- _EXERCISE_: The required result is each line of the entries below containing the string "brown".

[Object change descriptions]
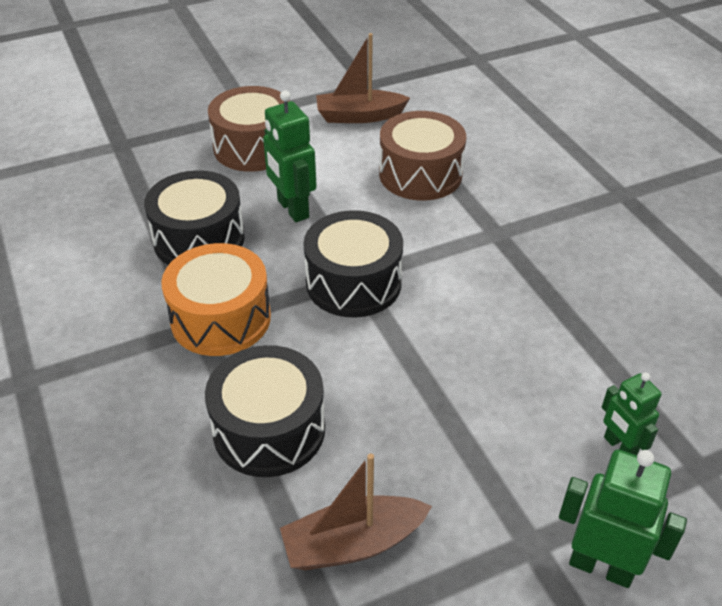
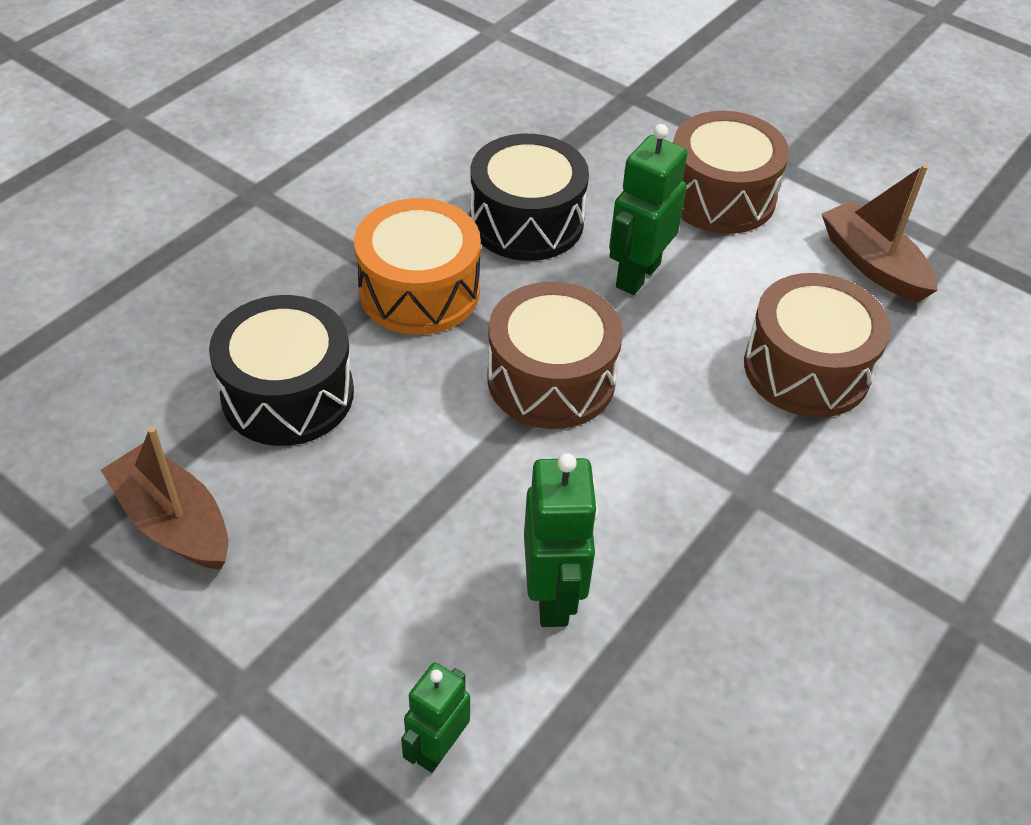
camera: 60 degrees right, 5 degrees up
black drum [304,210,403,318] -> brown drum [487,282,623,429]
green robot [559,449,687,588] -> green robot moved to [524,453,598,627]

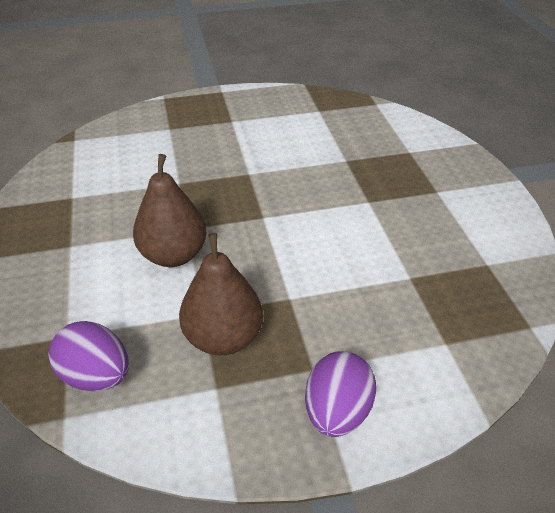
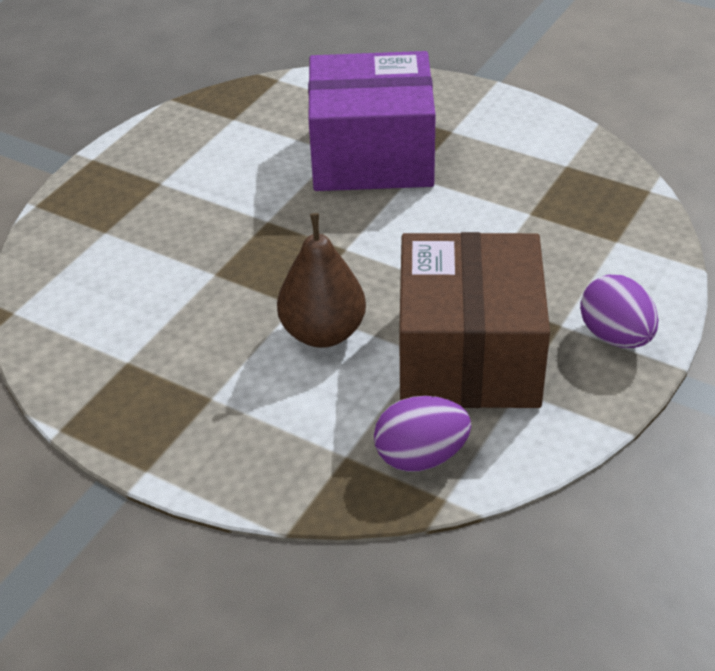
camera: 45 degrees left, 0 degrees up
brown pear [179,233,263,355] -> brown box [399,232,550,408]
none -> purple box [308,51,436,191]

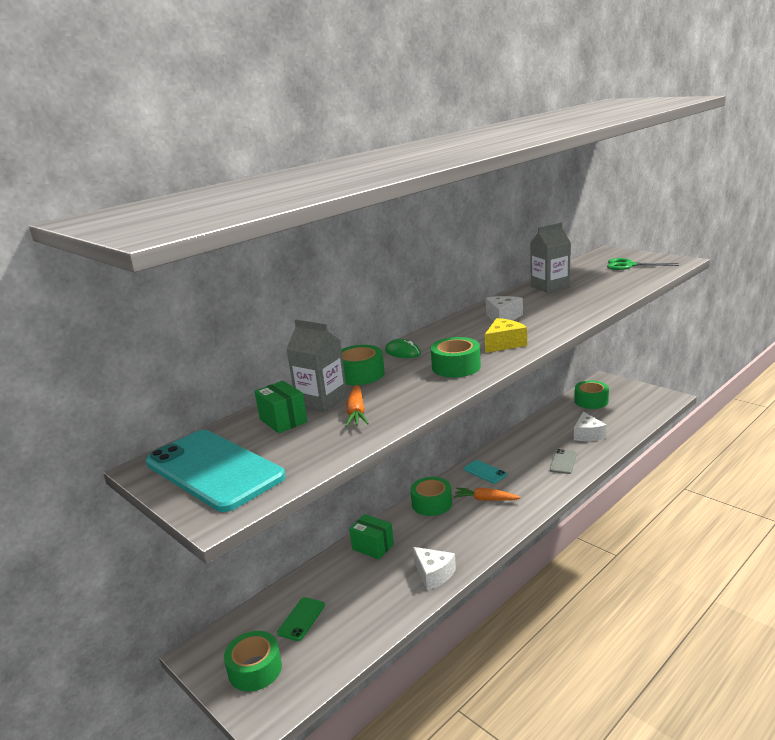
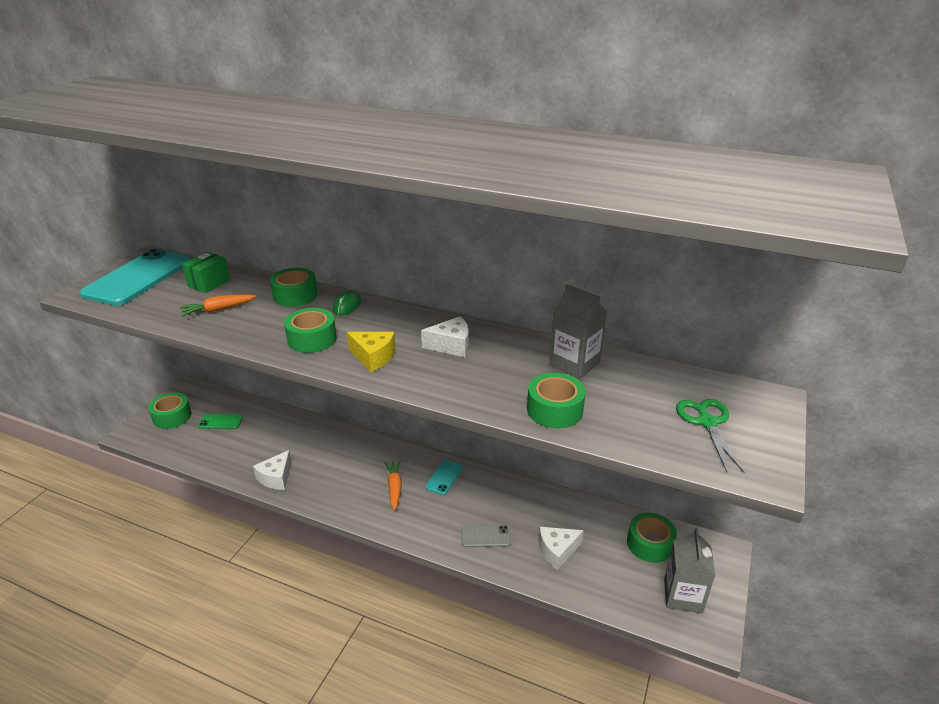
camera: 65 degrees right, 10 degrees up
grey carton [287,320,347,413] -> grey carton moved to [664,528,715,613]
green box [349,514,394,559] -> none
green tape [410,477,452,516] -> green tape moved to [527,373,586,428]

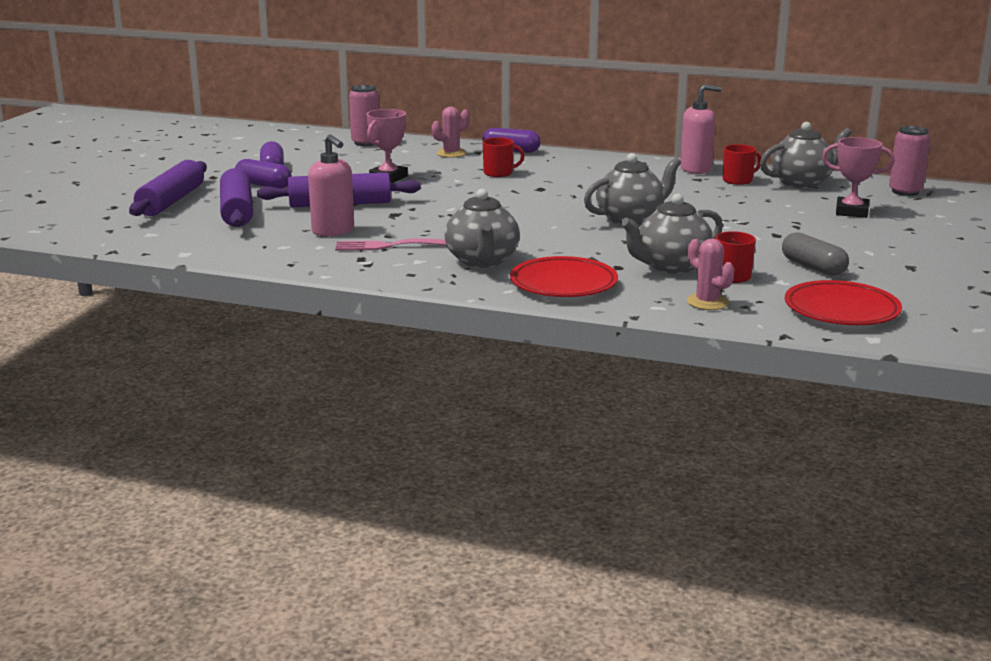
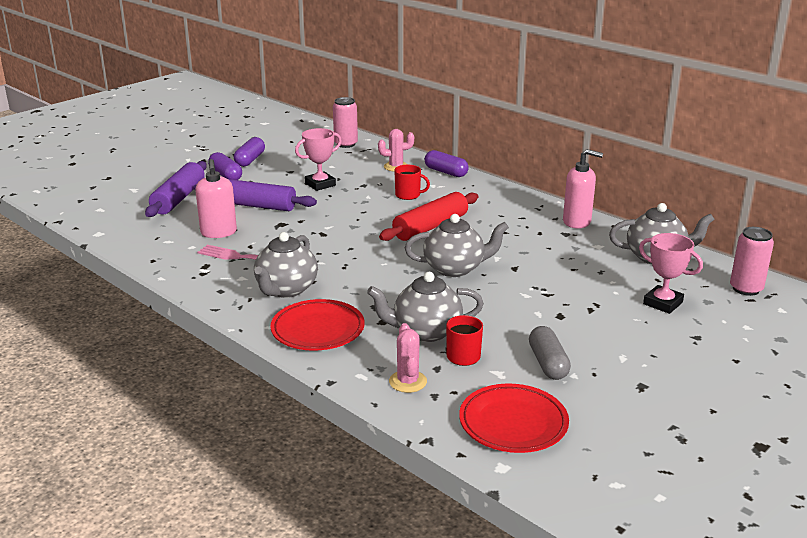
camera: 25 degrees right, 5 degrees up
purple rolling pin [129,160,207,216] -> none
red mug [723,144,761,185] -> none
none -> red rolling pin [379,192,479,241]

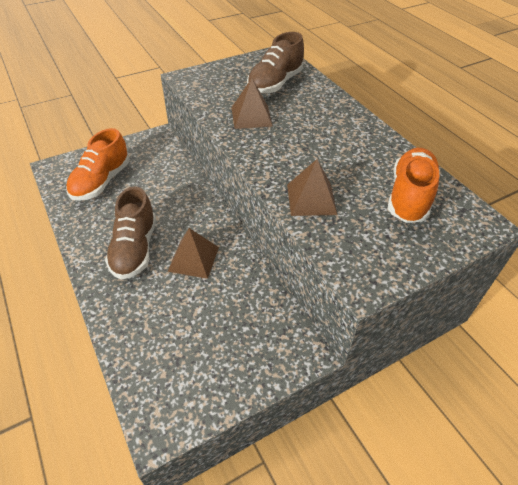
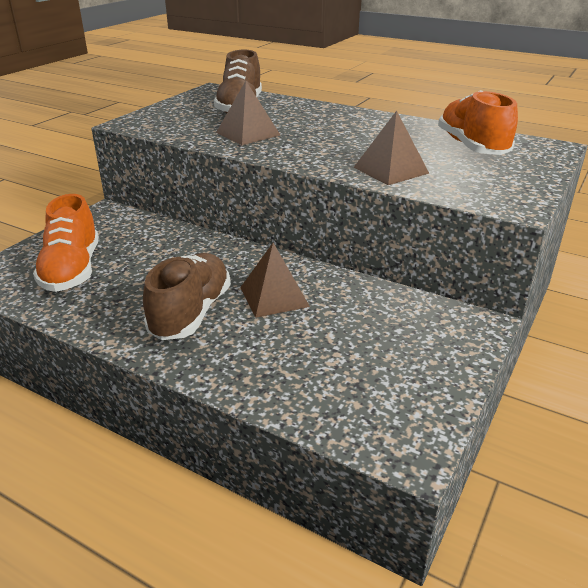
camera: 30 degrees left, 15 degrees down
brown shoe [105,186,156,280] -> brown shoe turned 135 degrees counterclockwise [143,253,231,340]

- _FINISHED TASK_:
black drum [304,210,403,318] -> brown drum [487,282,623,429]
brown pear [179,233,263,355] -> brown box [399,232,550,408]
brown shoe [105,186,156,280] -> brown shoe turned 135 degrees counterclockwise [143,253,231,340]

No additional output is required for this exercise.